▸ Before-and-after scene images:
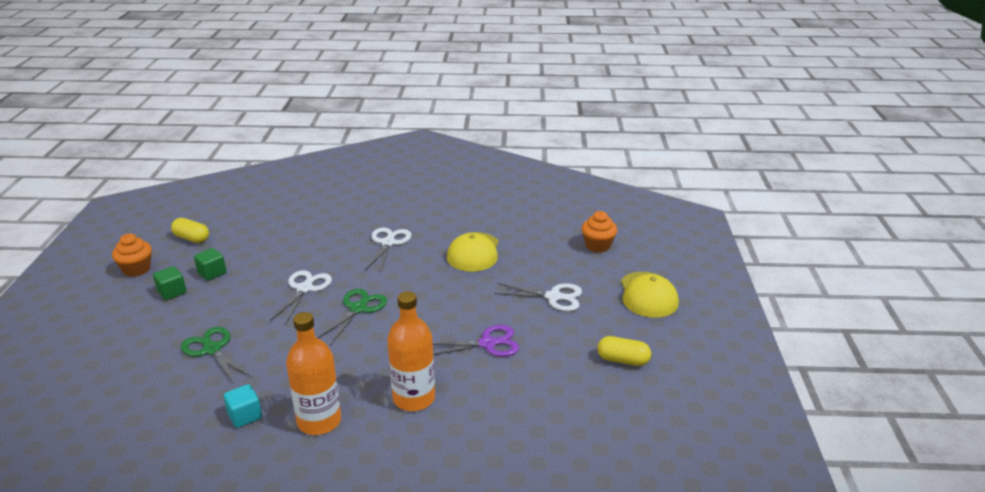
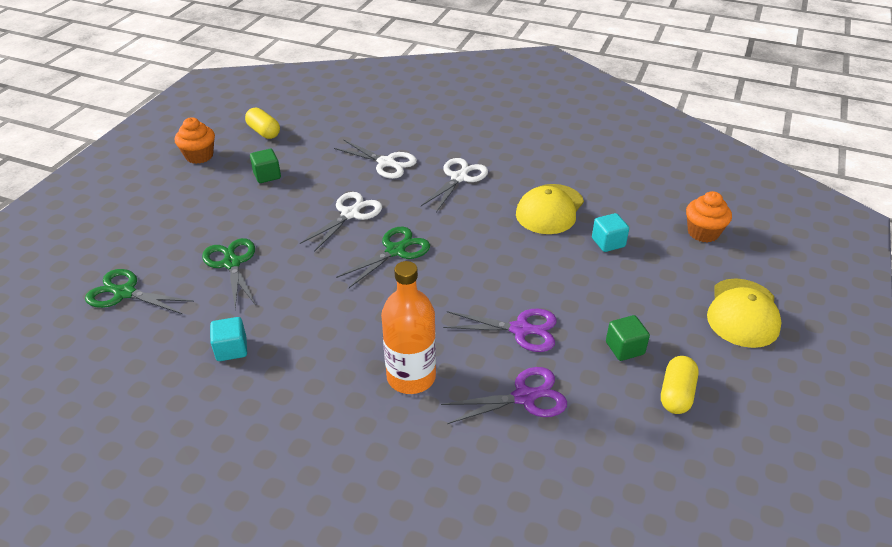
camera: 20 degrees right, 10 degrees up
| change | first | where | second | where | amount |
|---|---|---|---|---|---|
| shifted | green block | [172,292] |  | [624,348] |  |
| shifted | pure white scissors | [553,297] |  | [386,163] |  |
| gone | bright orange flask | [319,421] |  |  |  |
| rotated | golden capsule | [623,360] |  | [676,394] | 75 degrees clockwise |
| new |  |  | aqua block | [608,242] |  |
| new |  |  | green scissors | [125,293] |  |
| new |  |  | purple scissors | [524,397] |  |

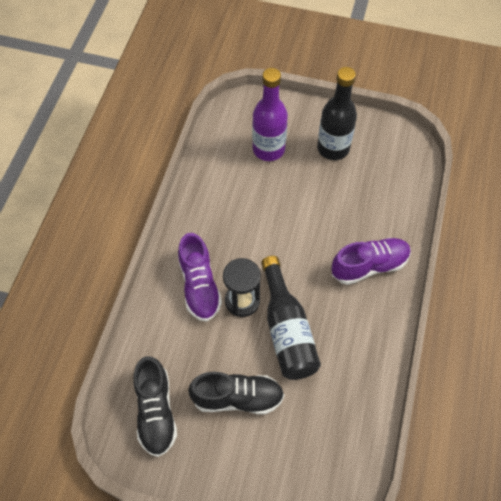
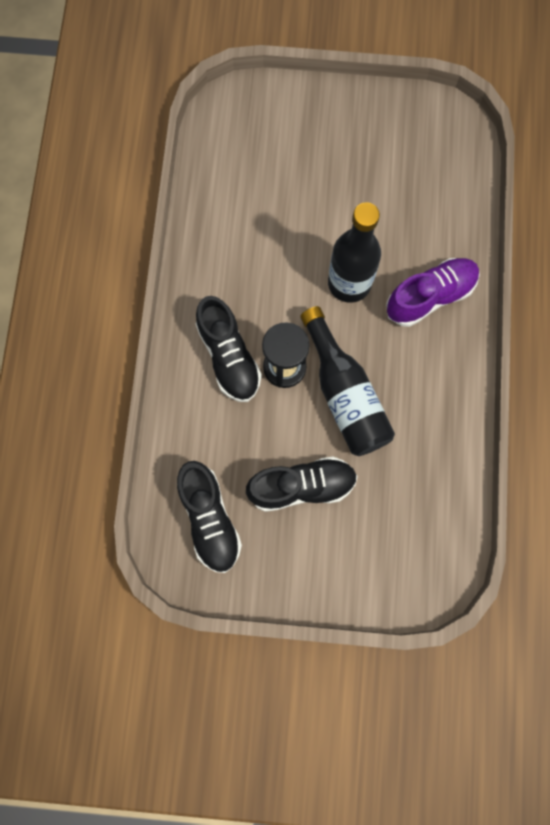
camera: 10 degrees left, 15 degrees up
| change | first | where | second | where | amount |
|---|---|---|---|---|---|
| shifted | black flask | [333,148] |  | [349,283] |  |
| gone | purple flask | [268,149] |  |  |  |
| repainted | purple shoe | [199,286] | black shoe | [229,357] |  |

▸ WORK ITEM:
Transcribe exactly, and only, the lines from the line with "green scissors |" through the last line of the records, inclusive; the pictures do not belong in the copy.

▸ RESPONSE AREA:
| new |  |  | green scissors | [125,293] |  |
| new |  |  | purple scissors | [524,397] |  |

camera: 10 degrees left, 15 degrees up
| change | first | where | second | where | amount |
|---|---|---|---|---|---|
| shifted | black flask | [333,148] |  | [349,283] |  |
| gone | purple flask | [268,149] |  |  |  |
| repainted | purple shoe | [199,286] | black shoe | [229,357] |  |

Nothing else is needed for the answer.